* [EXERCISE DETAILS]: Where does the string "none" appear? Copy every line of the entries below that holds it.

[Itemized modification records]
# # # # # # #

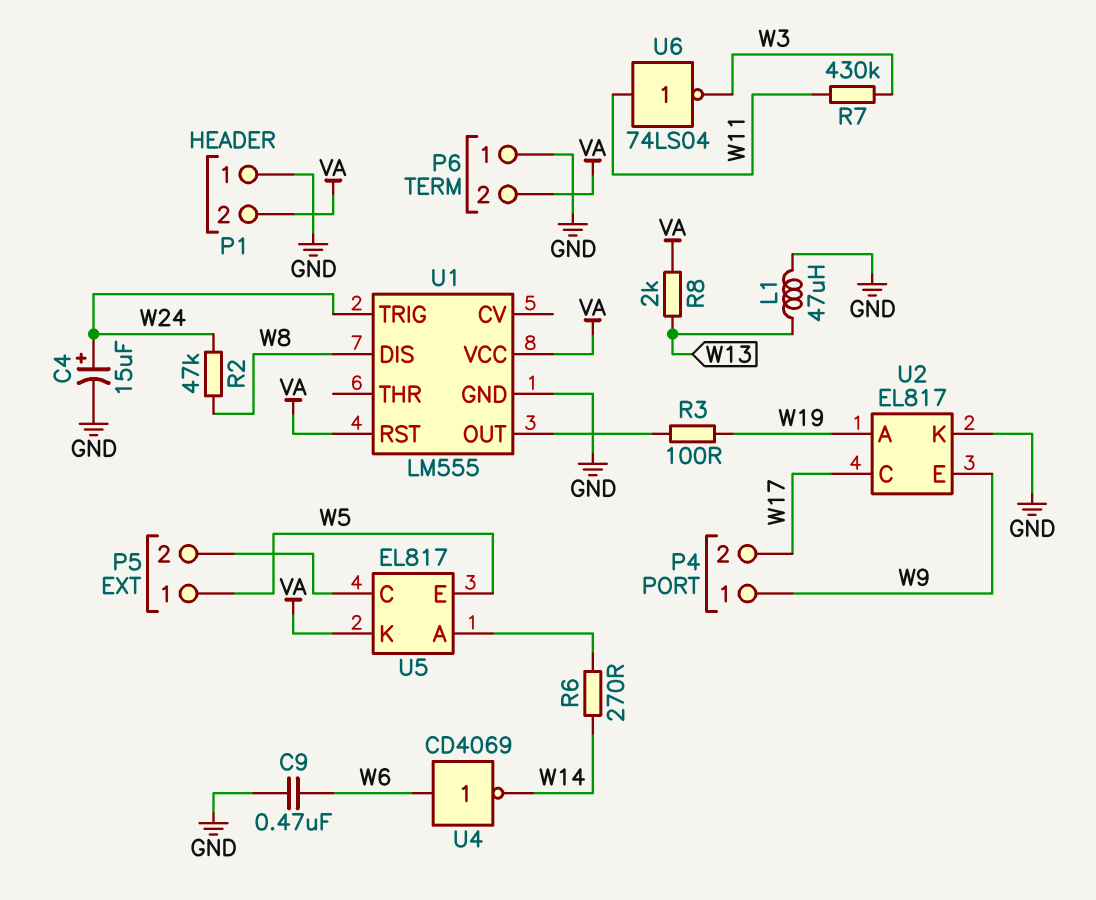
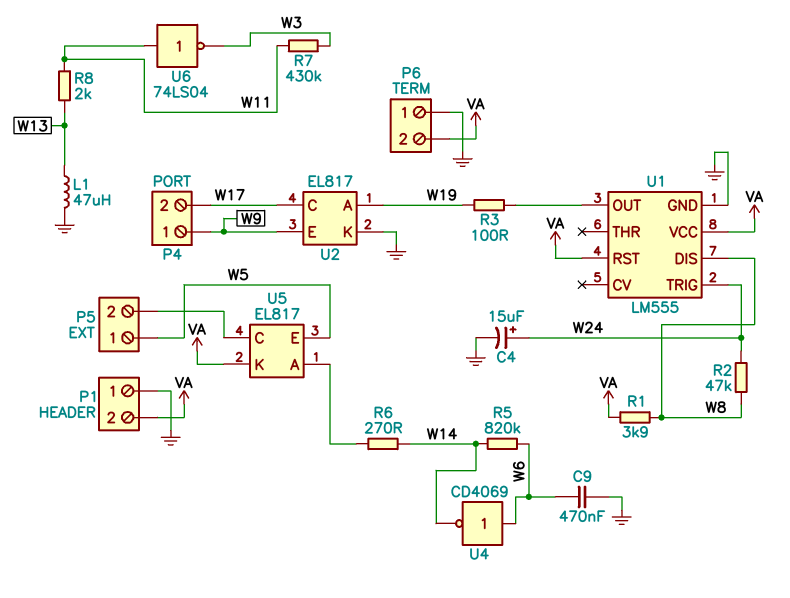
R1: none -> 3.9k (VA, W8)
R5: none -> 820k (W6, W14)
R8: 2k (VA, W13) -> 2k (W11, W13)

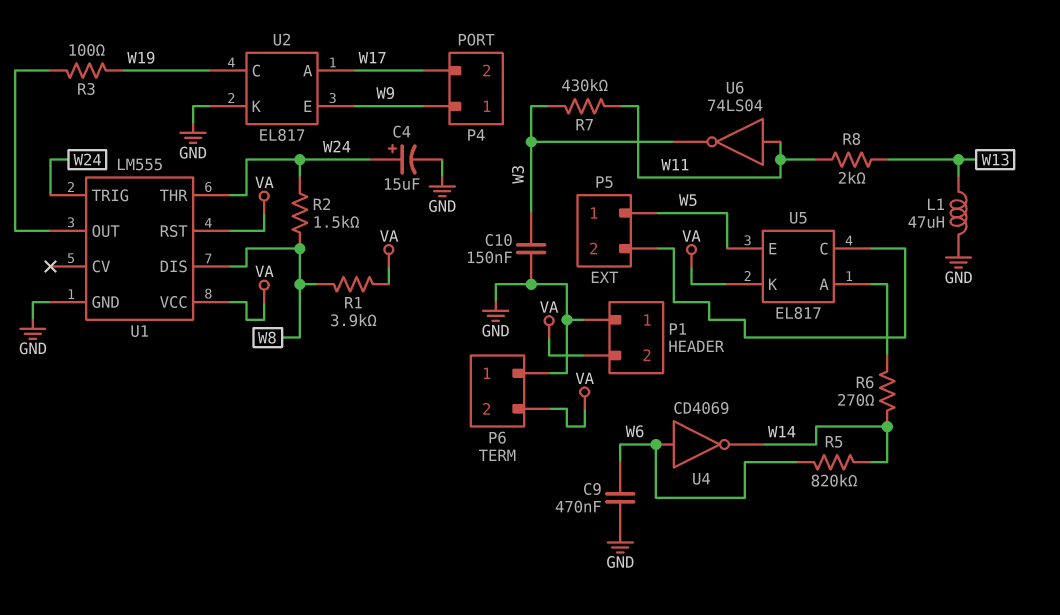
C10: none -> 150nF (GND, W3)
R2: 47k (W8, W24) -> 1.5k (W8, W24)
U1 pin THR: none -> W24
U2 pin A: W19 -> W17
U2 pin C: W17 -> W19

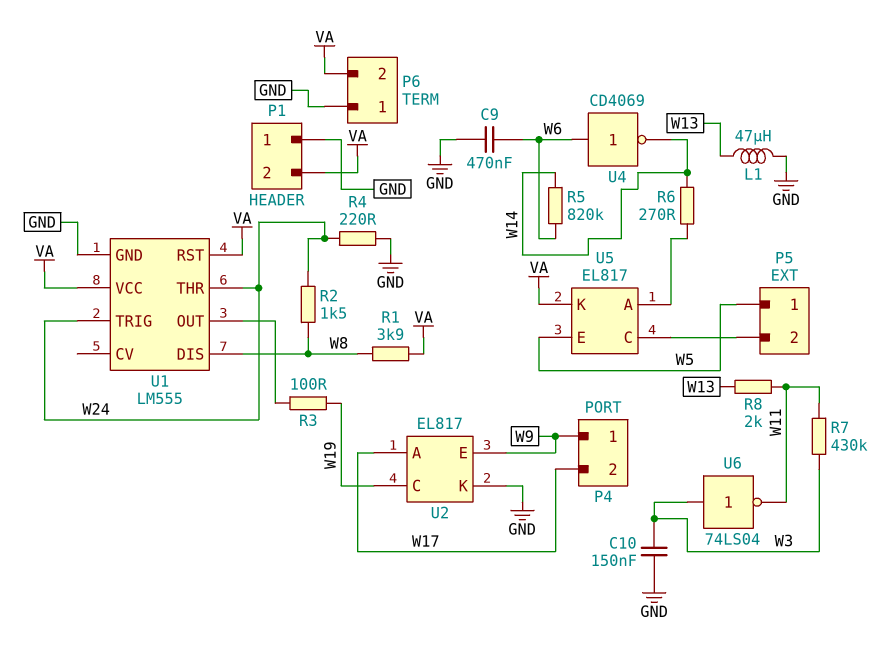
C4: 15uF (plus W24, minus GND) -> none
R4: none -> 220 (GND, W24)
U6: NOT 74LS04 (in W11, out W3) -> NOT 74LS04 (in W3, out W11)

# # # # # # #

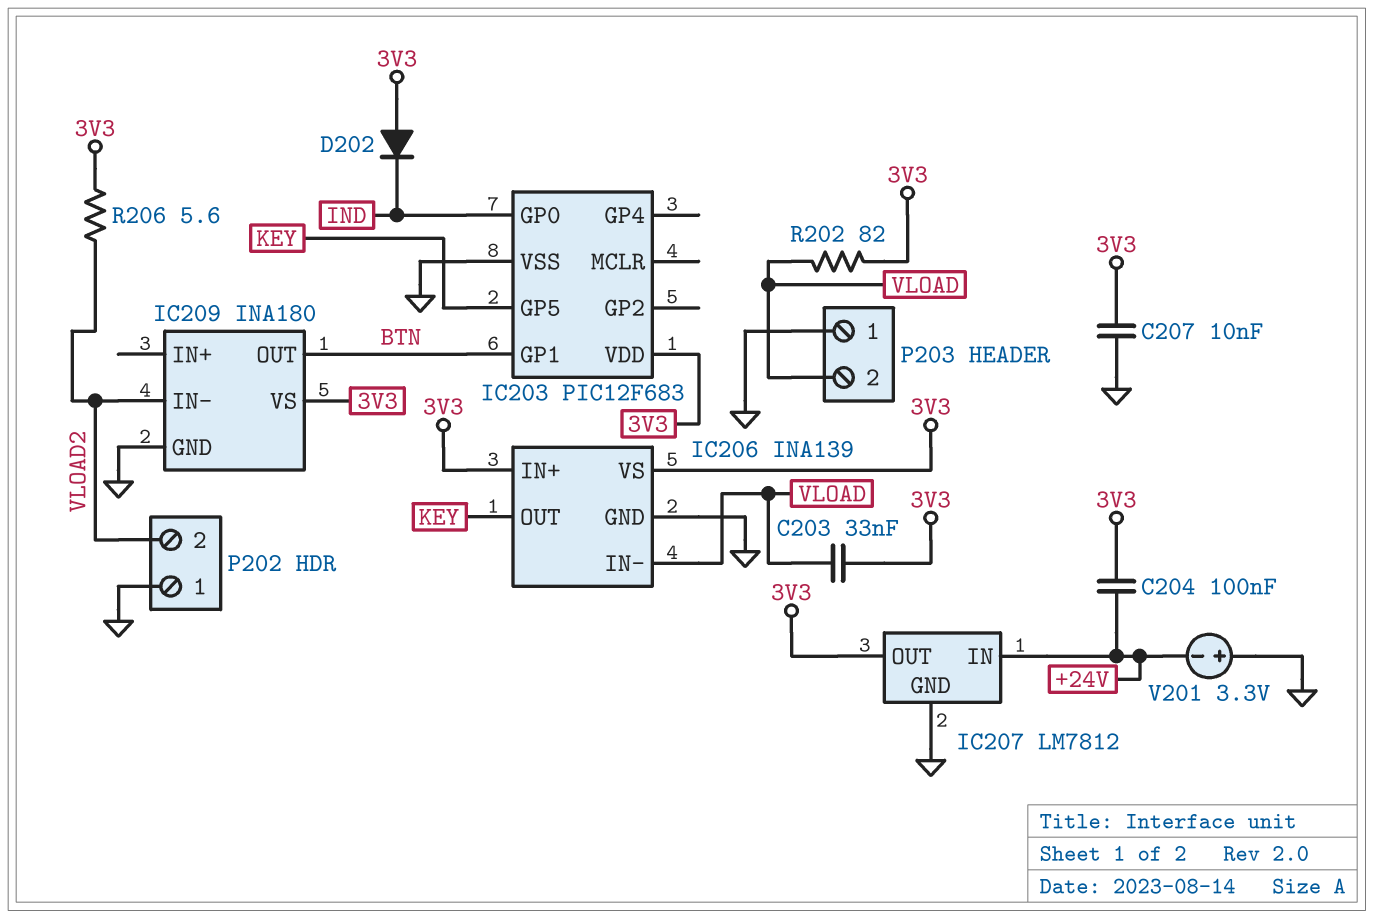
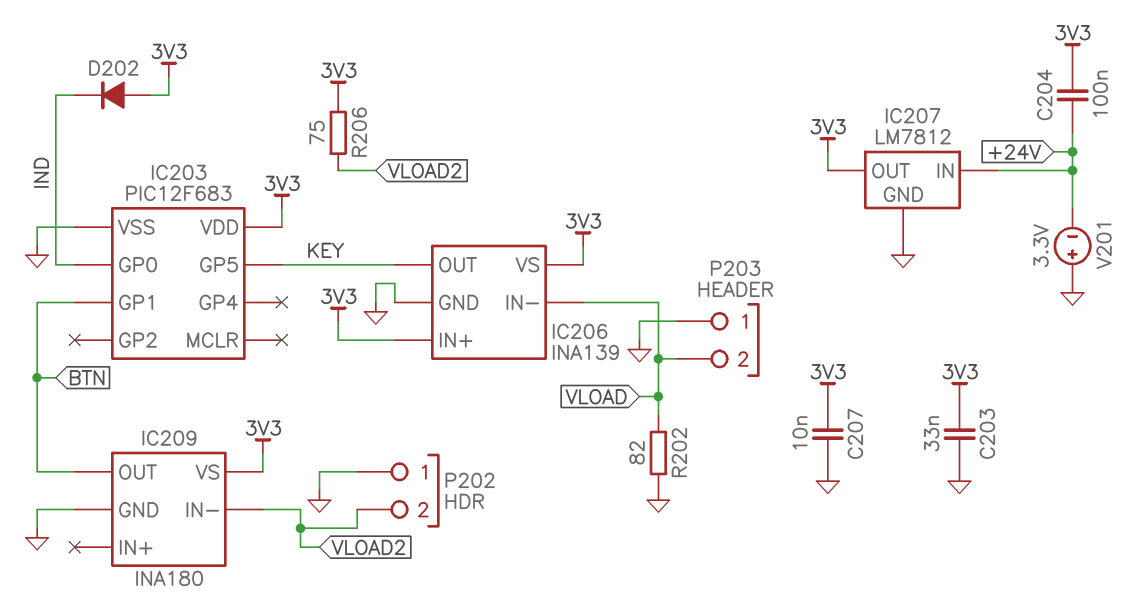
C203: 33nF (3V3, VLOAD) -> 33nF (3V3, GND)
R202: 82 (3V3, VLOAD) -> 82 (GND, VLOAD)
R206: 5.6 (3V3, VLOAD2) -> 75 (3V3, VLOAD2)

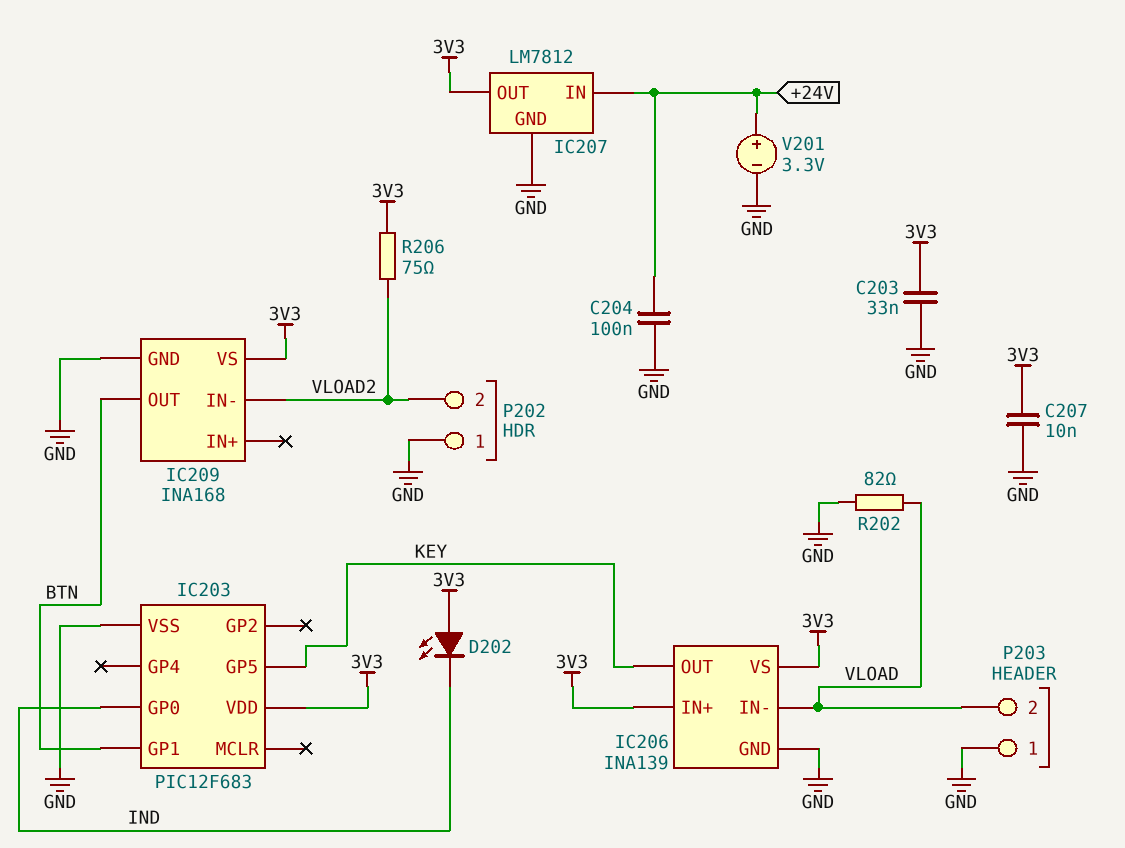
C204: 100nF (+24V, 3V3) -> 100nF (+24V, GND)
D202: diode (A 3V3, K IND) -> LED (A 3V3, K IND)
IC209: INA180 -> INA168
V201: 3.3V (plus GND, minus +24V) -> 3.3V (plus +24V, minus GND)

# # # # # # #

* [RESULT BELOW]:
R1: none -> 3.9k (VA, W8)
R5: none -> 820k (W6, W14)
C10: none -> 150nF (GND, W3)
U1 pin THR: none -> W24
C4: 15uF (plus W24, minus GND) -> none
R4: none -> 220 (GND, W24)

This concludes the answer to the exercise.